== Task goal ==
The lines below starting at the line containing "orange brick F10:G10" and ending at the line containing "white brick K8 level 2 -> none" are to be repeated exactly, with both ends kept and nothing else added.

== Dataset records ==

------------------------

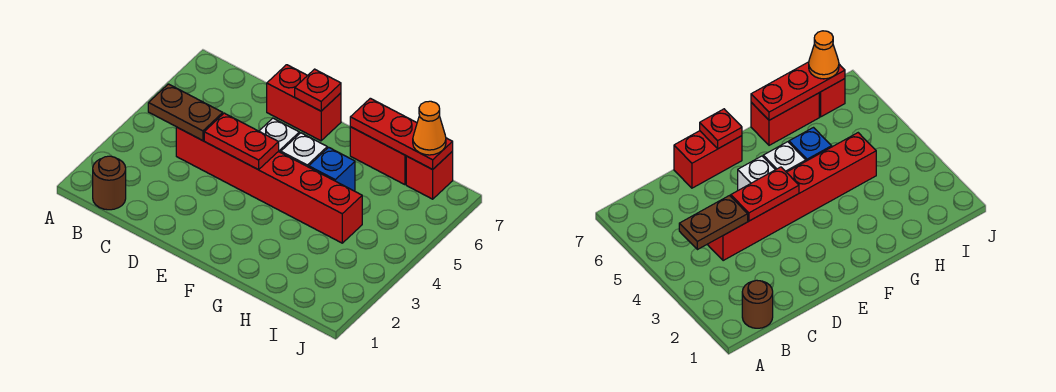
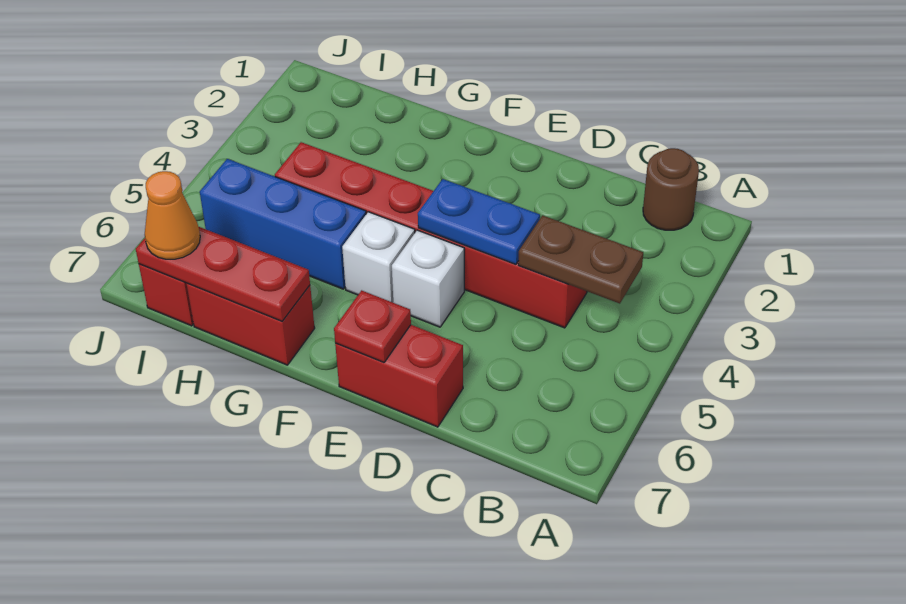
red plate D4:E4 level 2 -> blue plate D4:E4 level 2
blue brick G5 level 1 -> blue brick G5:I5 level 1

------------------------

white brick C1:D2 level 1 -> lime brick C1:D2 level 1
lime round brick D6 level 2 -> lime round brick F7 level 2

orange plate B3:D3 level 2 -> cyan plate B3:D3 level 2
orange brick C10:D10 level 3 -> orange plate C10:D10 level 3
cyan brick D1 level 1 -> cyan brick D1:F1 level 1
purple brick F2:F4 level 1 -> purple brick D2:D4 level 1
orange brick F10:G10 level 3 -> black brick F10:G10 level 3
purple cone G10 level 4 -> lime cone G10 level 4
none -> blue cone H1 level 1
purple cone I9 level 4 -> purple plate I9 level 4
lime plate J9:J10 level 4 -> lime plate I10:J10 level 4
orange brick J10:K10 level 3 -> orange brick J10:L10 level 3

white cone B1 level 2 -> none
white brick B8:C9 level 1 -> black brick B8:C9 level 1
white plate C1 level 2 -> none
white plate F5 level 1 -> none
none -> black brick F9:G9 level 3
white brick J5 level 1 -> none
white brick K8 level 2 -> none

------------------------

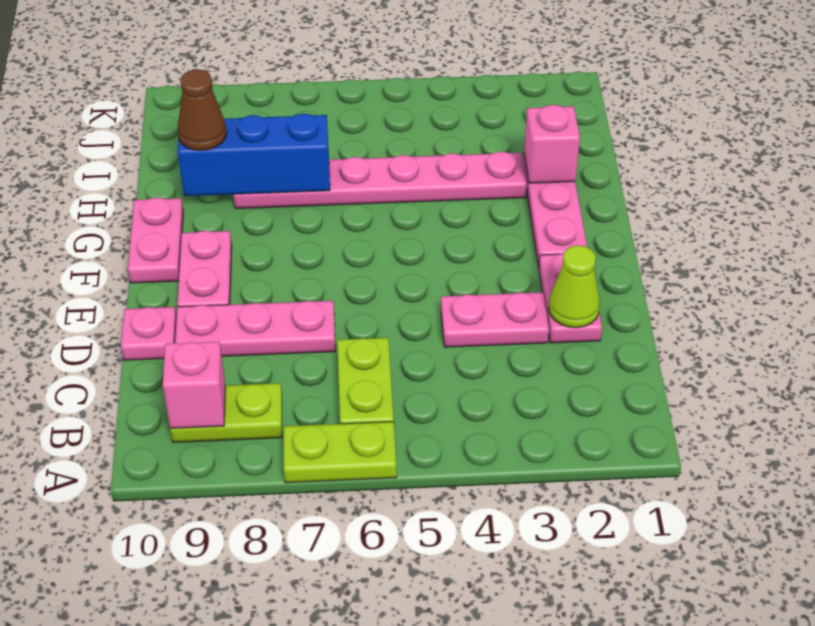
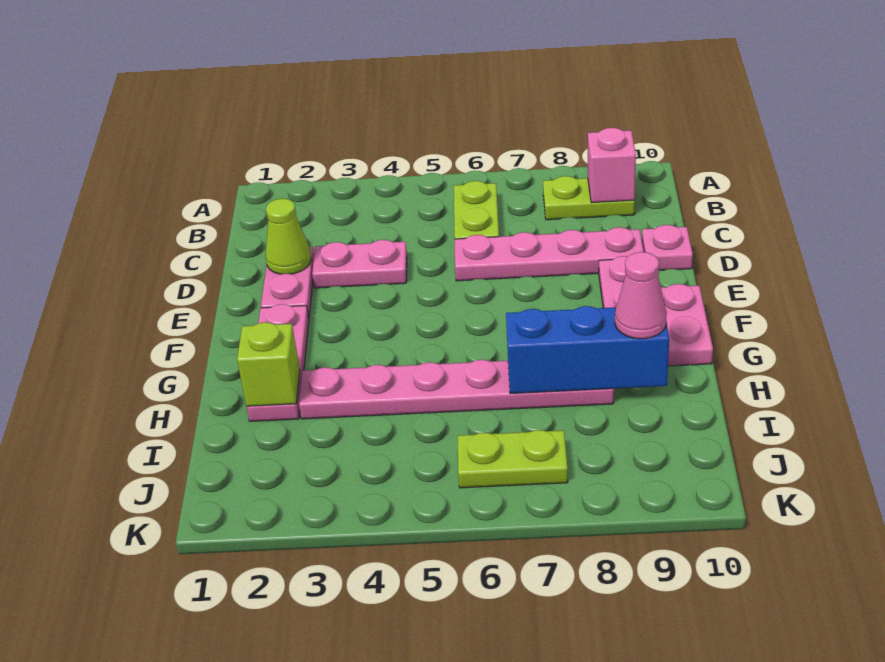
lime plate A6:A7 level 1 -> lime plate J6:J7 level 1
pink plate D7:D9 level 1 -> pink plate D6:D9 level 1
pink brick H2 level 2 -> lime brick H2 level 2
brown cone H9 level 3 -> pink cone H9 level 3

------------------------

== Task output ==
orange brick F10:G10 level 3 -> black brick F10:G10 level 3
purple cone G10 level 4 -> lime cone G10 level 4
none -> blue cone H1 level 1
purple cone I9 level 4 -> purple plate I9 level 4
lime plate J9:J10 level 4 -> lime plate I10:J10 level 4
orange brick J10:K10 level 3 -> orange brick J10:L10 level 3

white cone B1 level 2 -> none
white brick B8:C9 level 1 -> black brick B8:C9 level 1
white plate C1 level 2 -> none
white plate F5 level 1 -> none
none -> black brick F9:G9 level 3
white brick J5 level 1 -> none
white brick K8 level 2 -> none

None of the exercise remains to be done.